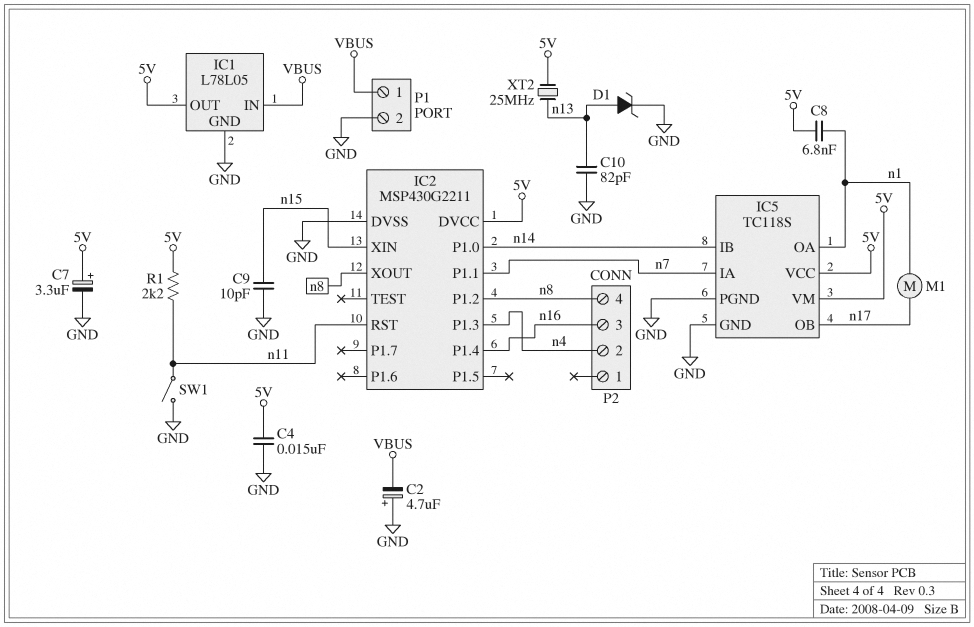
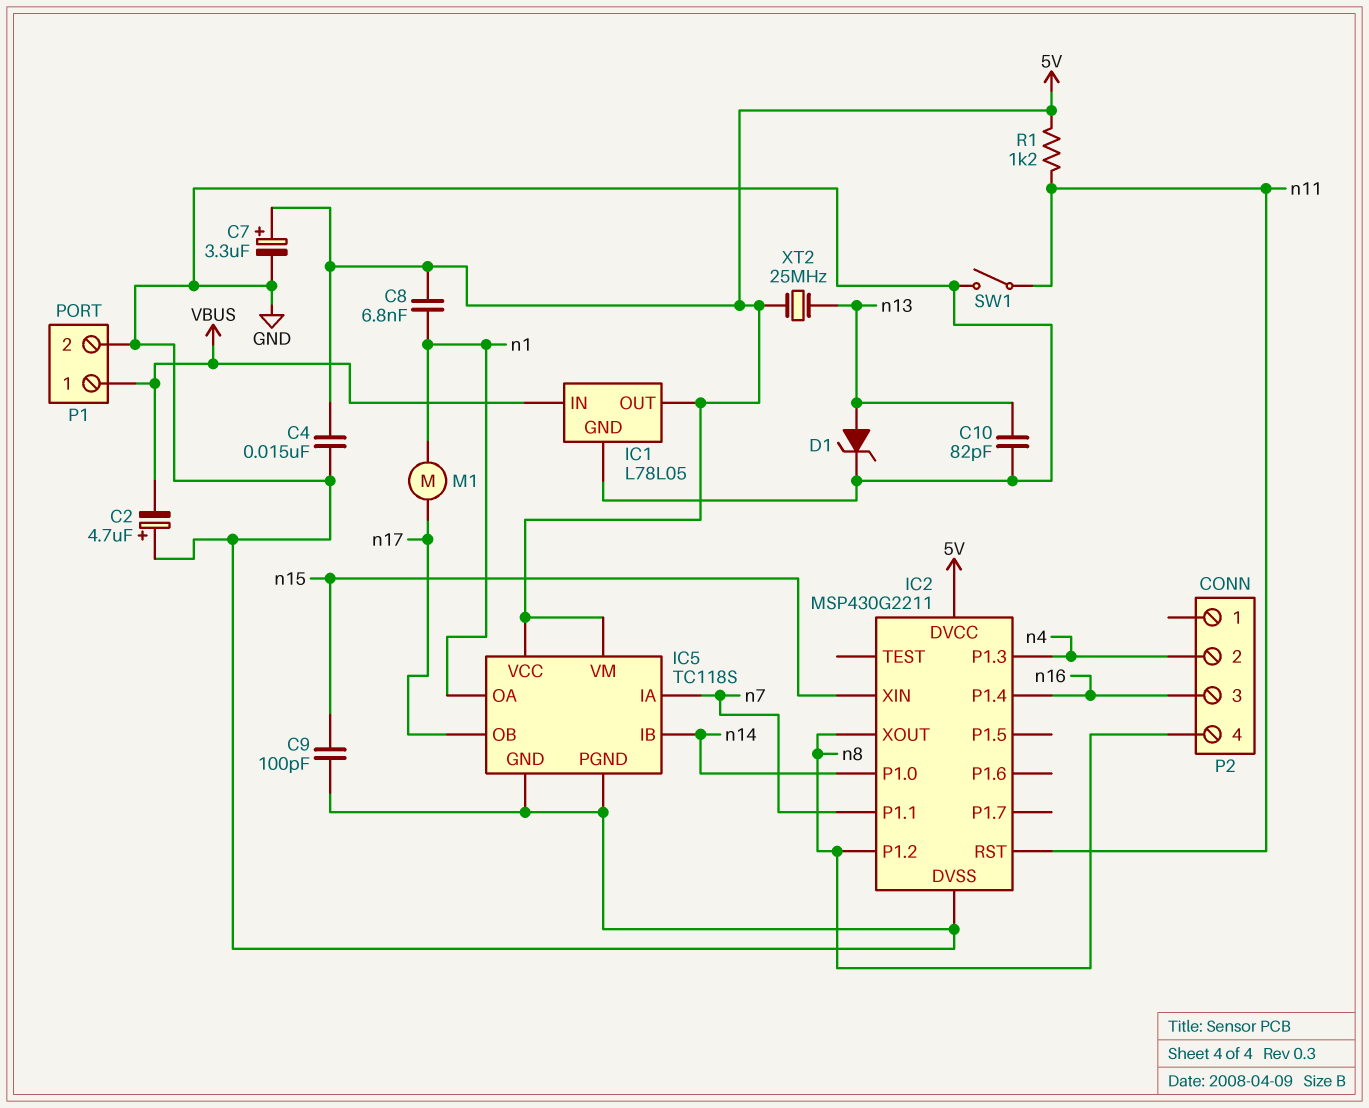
C9: 10pF (GND, n15) -> 100pF (GND, n15)
R1: 2.2k (5V, n11) -> 1.2k (5V, n11)

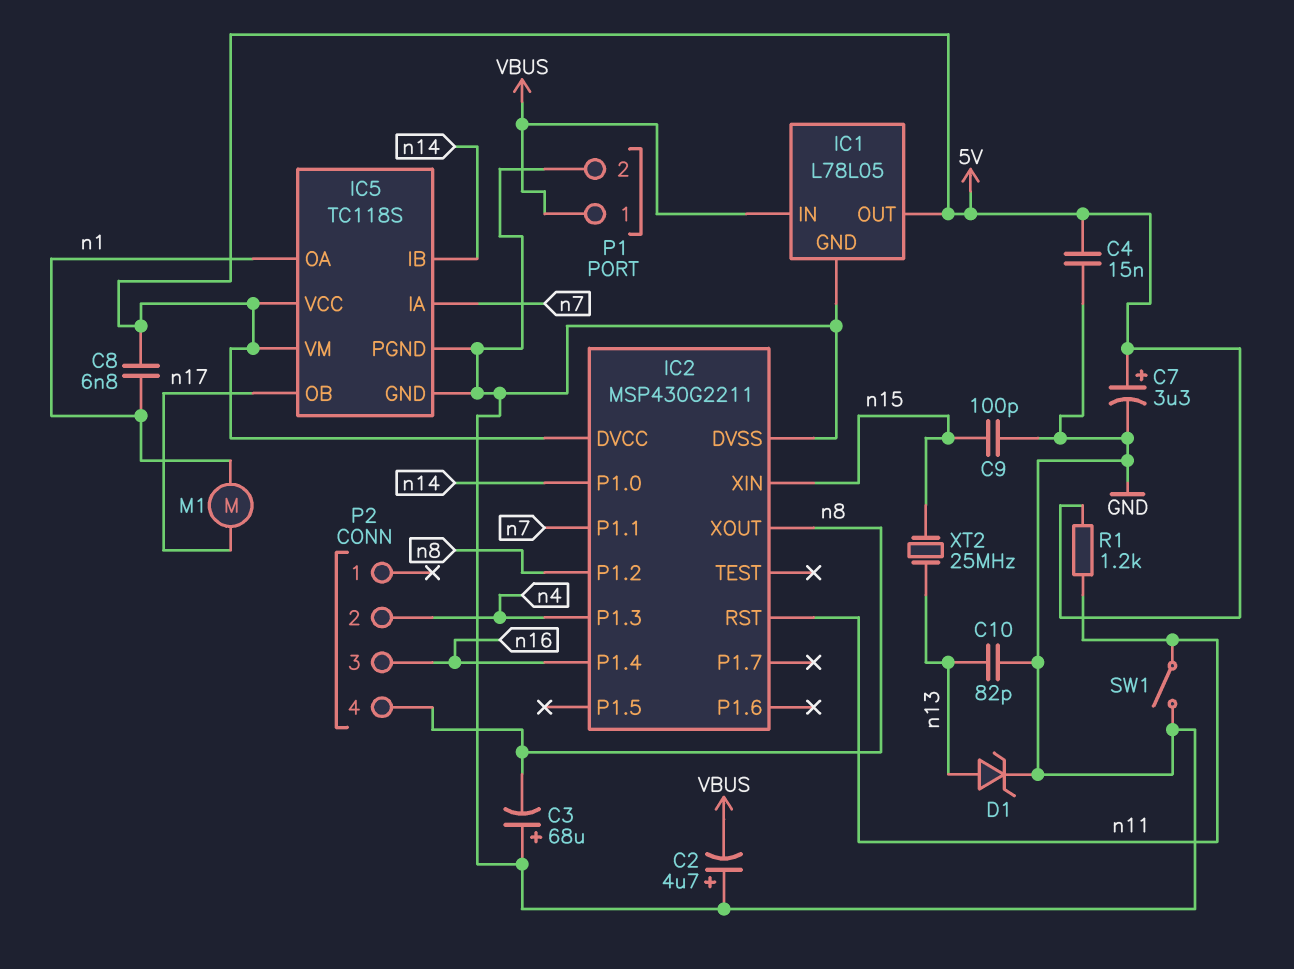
C3: none -> 68uF (plus GND, minus n8)
XT2: 25MHz (5V, n13) -> 25MHz (n13, n15)

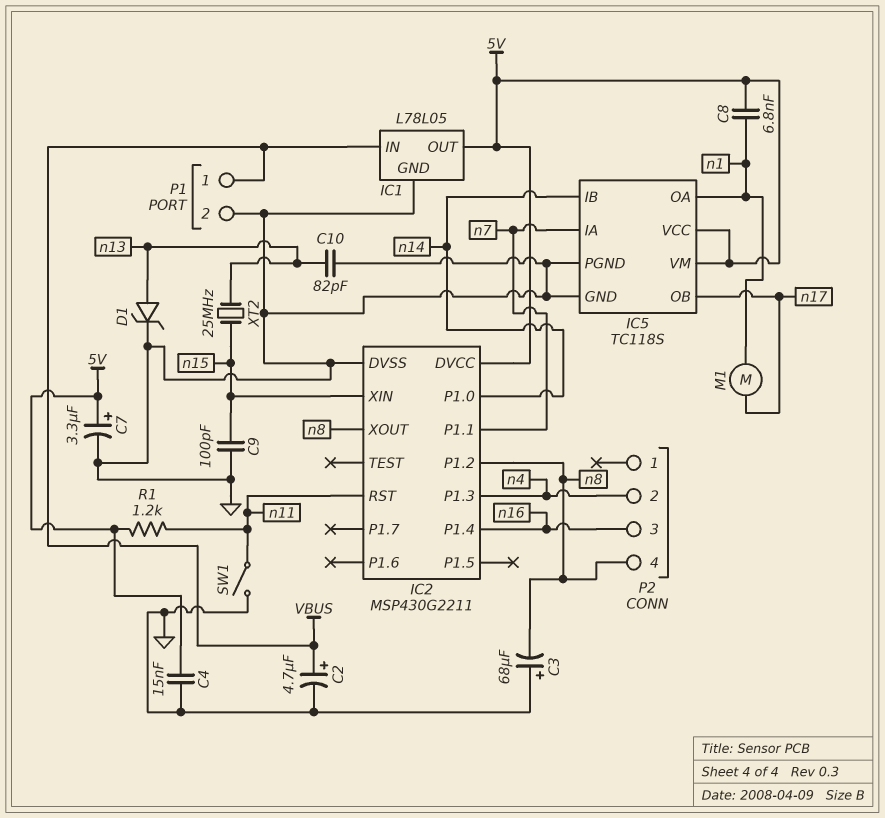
C2: 4.7uF (plus GND, minus VBUS) -> 4.7uF (plus VBUS, minus GND)

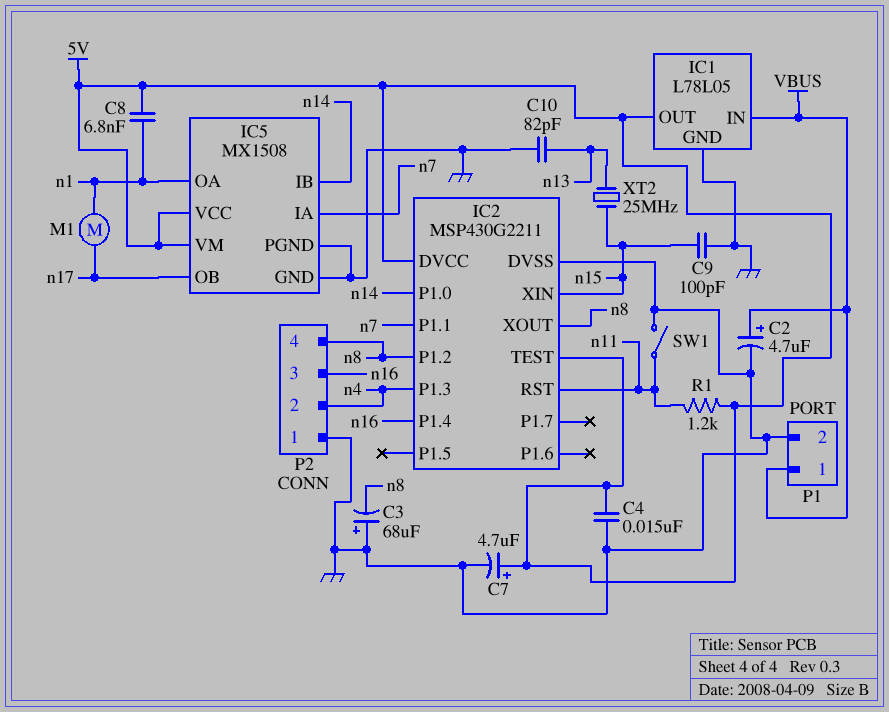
C7: 3.3uF (plus 5V, minus GND) -> 4.7uF (plus 5V, minus GND)
D1: zener (A n13, K GND) -> none
IC2 pin TEST: none -> 5V
IC5: TC118S -> MX1508
P2 pin 1: none -> GND

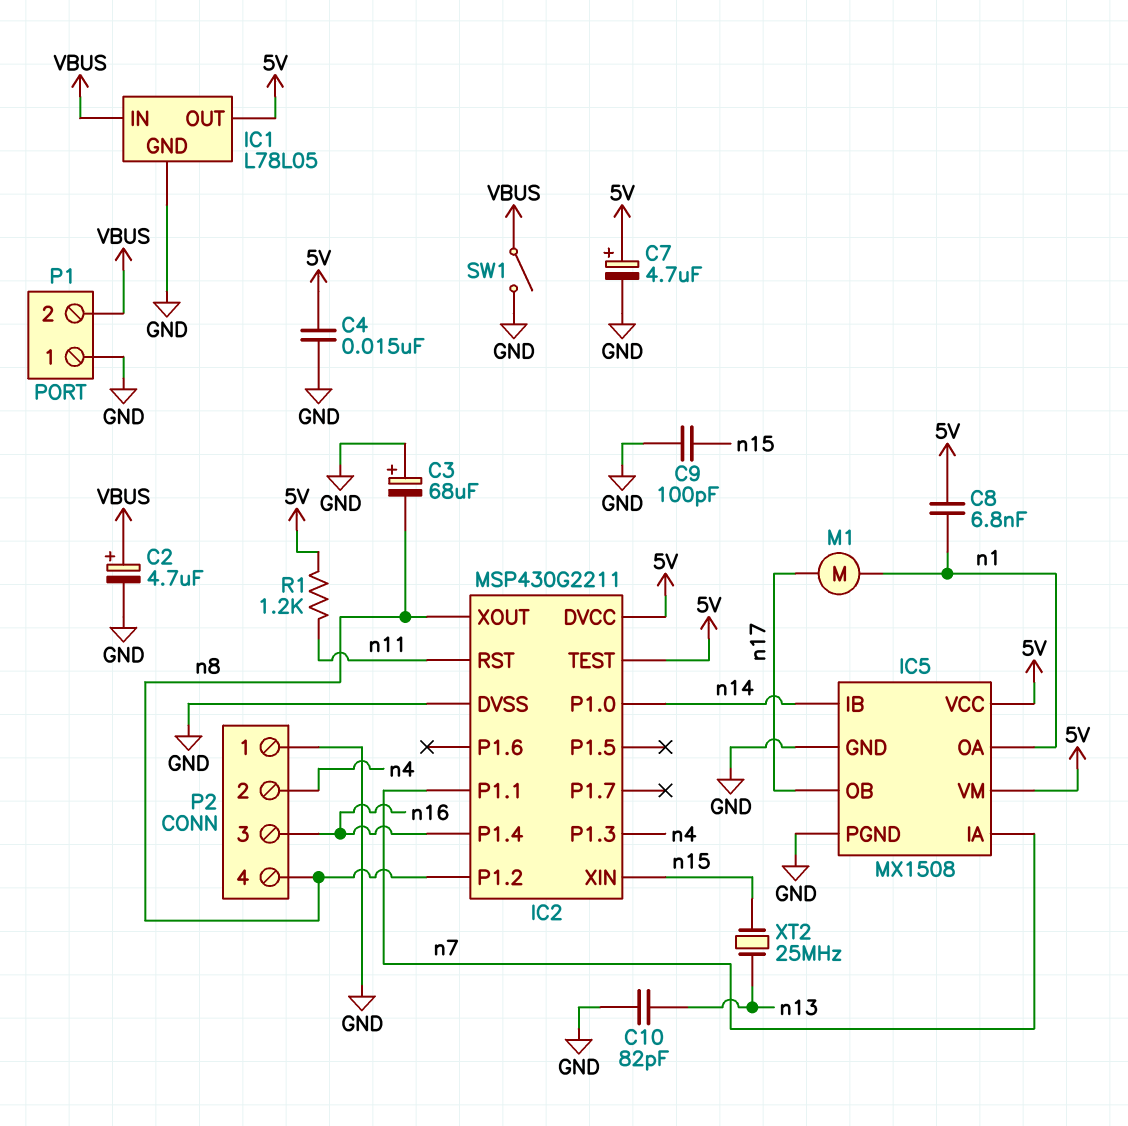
P1 pin 1: VBUS -> GND
P1 pin 2: GND -> VBUS
SW1: switch (GND, n11) -> switch (GND, VBUS)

The task
Scan the entries above, and wherever a line holds the string "minus", copy it.

Exercise solution
C3: none -> 68uF (plus GND, minus n8)
C2: 4.7uF (plus GND, minus VBUS) -> 4.7uF (plus VBUS, minus GND)
C7: 3.3uF (plus 5V, minus GND) -> 4.7uF (plus 5V, minus GND)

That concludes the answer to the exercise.